Items from a dataset
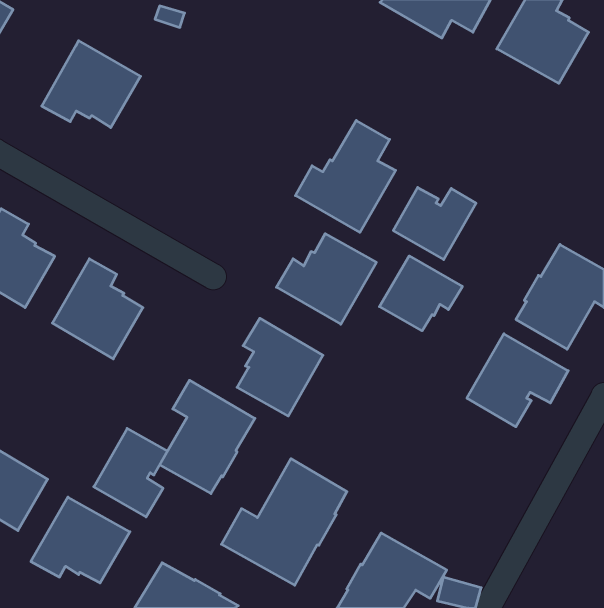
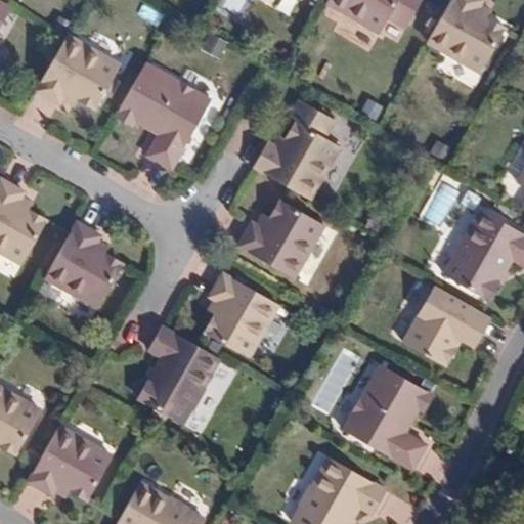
building: none -> [116,63,211,170]
building: [393,187,476,260] -> none
building: [379,256,462,331] -> none
building: none -> [341,364,432,470]
building: [94,428,167,517] -> none
building: [221,459,347,585] -> none

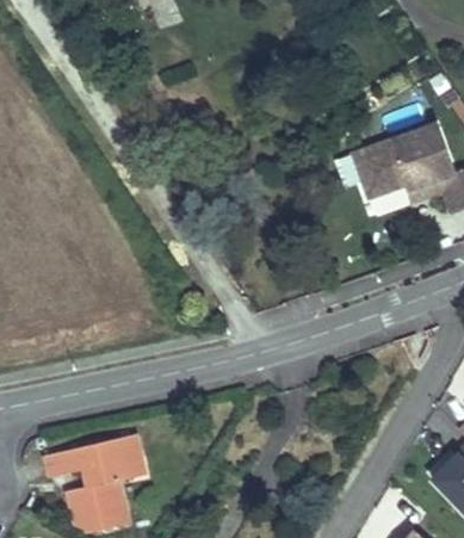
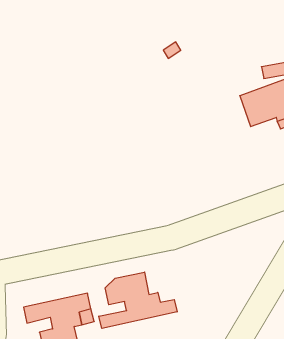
building: none -> [99,272,177,328]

▶ _Exercise objective_
Every line in the data above needs to be given again exactly, pictures aside.

▶ _Solution_
building: none -> [116,63,211,170]
building: [393,187,476,260] -> none
building: [379,256,462,331] -> none
building: none -> [341,364,432,470]
building: [94,428,167,517] -> none
building: [221,459,347,585] -> none

building: none -> [99,272,177,328]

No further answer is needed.